*** Opening INPUT FOR THIS TASK ***

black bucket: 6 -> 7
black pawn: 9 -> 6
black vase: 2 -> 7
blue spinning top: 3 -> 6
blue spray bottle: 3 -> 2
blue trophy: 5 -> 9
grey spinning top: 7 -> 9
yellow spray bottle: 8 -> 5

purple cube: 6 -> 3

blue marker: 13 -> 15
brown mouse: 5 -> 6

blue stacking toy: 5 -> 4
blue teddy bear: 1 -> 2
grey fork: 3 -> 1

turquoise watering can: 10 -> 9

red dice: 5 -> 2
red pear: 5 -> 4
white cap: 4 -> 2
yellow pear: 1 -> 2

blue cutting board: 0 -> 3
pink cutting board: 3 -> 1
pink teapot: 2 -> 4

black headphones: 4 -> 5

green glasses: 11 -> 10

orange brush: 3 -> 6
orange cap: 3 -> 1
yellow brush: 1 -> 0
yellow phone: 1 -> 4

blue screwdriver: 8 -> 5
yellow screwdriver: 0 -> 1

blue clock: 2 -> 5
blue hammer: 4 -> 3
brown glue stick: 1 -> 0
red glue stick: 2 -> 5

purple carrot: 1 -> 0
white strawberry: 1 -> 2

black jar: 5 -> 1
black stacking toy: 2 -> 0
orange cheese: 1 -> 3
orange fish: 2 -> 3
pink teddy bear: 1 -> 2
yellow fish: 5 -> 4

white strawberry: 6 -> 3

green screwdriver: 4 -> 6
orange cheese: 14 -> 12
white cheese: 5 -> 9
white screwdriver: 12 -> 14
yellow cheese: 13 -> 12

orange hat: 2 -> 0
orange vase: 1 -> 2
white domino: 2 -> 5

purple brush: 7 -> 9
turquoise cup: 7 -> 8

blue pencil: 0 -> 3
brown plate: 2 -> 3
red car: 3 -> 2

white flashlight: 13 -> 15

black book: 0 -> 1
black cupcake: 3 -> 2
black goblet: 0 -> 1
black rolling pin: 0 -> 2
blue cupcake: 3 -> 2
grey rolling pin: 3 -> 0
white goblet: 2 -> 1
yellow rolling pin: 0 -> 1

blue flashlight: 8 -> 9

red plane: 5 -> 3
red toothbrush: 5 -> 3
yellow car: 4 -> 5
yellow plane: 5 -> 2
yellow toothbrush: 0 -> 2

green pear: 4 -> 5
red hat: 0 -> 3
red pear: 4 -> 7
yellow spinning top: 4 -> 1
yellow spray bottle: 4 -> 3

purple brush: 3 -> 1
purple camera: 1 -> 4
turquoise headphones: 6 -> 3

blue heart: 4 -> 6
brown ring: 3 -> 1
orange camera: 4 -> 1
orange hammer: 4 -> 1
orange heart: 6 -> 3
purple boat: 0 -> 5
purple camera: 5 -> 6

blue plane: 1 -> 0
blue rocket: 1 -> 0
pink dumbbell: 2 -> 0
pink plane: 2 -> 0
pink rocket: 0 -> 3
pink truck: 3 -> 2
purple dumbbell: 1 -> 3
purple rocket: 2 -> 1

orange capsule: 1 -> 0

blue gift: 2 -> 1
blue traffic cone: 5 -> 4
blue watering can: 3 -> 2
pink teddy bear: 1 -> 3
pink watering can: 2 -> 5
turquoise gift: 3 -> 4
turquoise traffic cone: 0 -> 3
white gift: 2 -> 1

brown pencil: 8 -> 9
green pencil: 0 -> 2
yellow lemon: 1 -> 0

*** Closing INPUT FOR THIS TASK ***

▶ BRIEF:
Using only the entries above, output the line with "blue cutting board: 0 -> 3", the line with "purple brush: 7 -> 9", and all lines between them, exactly as they stand.

▶ TASK RESPONSE:
blue cutting board: 0 -> 3
pink cutting board: 3 -> 1
pink teapot: 2 -> 4

black headphones: 4 -> 5

green glasses: 11 -> 10

orange brush: 3 -> 6
orange cap: 3 -> 1
yellow brush: 1 -> 0
yellow phone: 1 -> 4

blue screwdriver: 8 -> 5
yellow screwdriver: 0 -> 1

blue clock: 2 -> 5
blue hammer: 4 -> 3
brown glue stick: 1 -> 0
red glue stick: 2 -> 5

purple carrot: 1 -> 0
white strawberry: 1 -> 2

black jar: 5 -> 1
black stacking toy: 2 -> 0
orange cheese: 1 -> 3
orange fish: 2 -> 3
pink teddy bear: 1 -> 2
yellow fish: 5 -> 4

white strawberry: 6 -> 3

green screwdriver: 4 -> 6
orange cheese: 14 -> 12
white cheese: 5 -> 9
white screwdriver: 12 -> 14
yellow cheese: 13 -> 12

orange hat: 2 -> 0
orange vase: 1 -> 2
white domino: 2 -> 5

purple brush: 7 -> 9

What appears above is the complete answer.